*EXERCISE DETAILS:*
Make a verbatim copy of the entries below; pictures stay out.

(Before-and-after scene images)
════════════════
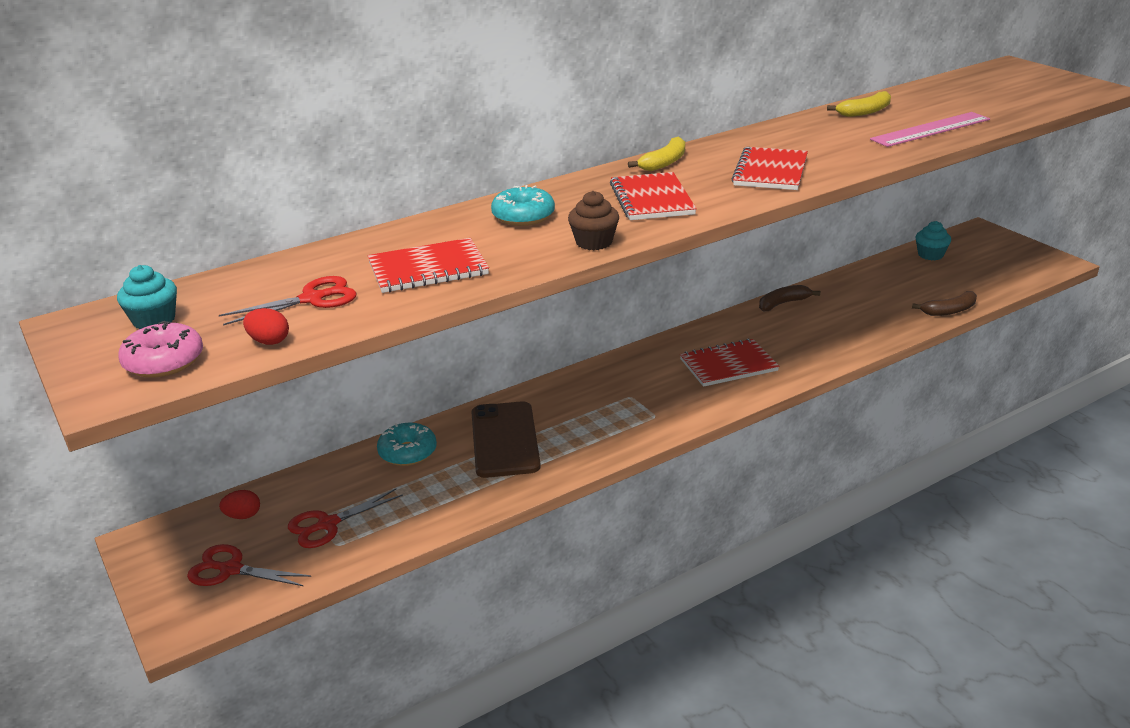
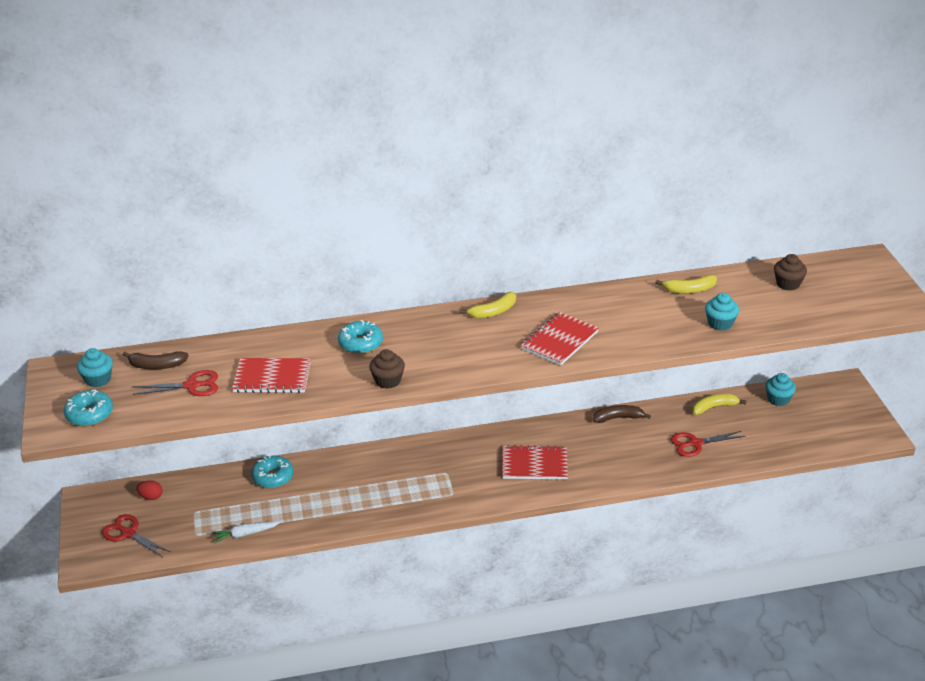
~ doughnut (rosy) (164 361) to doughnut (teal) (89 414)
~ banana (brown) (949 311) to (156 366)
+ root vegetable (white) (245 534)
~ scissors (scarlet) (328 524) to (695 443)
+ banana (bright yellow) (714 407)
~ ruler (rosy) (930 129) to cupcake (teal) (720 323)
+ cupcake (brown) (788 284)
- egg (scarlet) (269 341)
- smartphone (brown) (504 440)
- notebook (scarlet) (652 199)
════════════════
*REPLY:*
~ doughnut (rosy) (164 361) to doughnut (teal) (89 414)
~ banana (brown) (949 311) to (156 366)
+ root vegetable (white) (245 534)
~ scissors (scarlet) (328 524) to (695 443)
+ banana (bright yellow) (714 407)
~ ruler (rosy) (930 129) to cupcake (teal) (720 323)
+ cupcake (brown) (788 284)
- egg (scarlet) (269 341)
- smartphone (brown) (504 440)
- notebook (scarlet) (652 199)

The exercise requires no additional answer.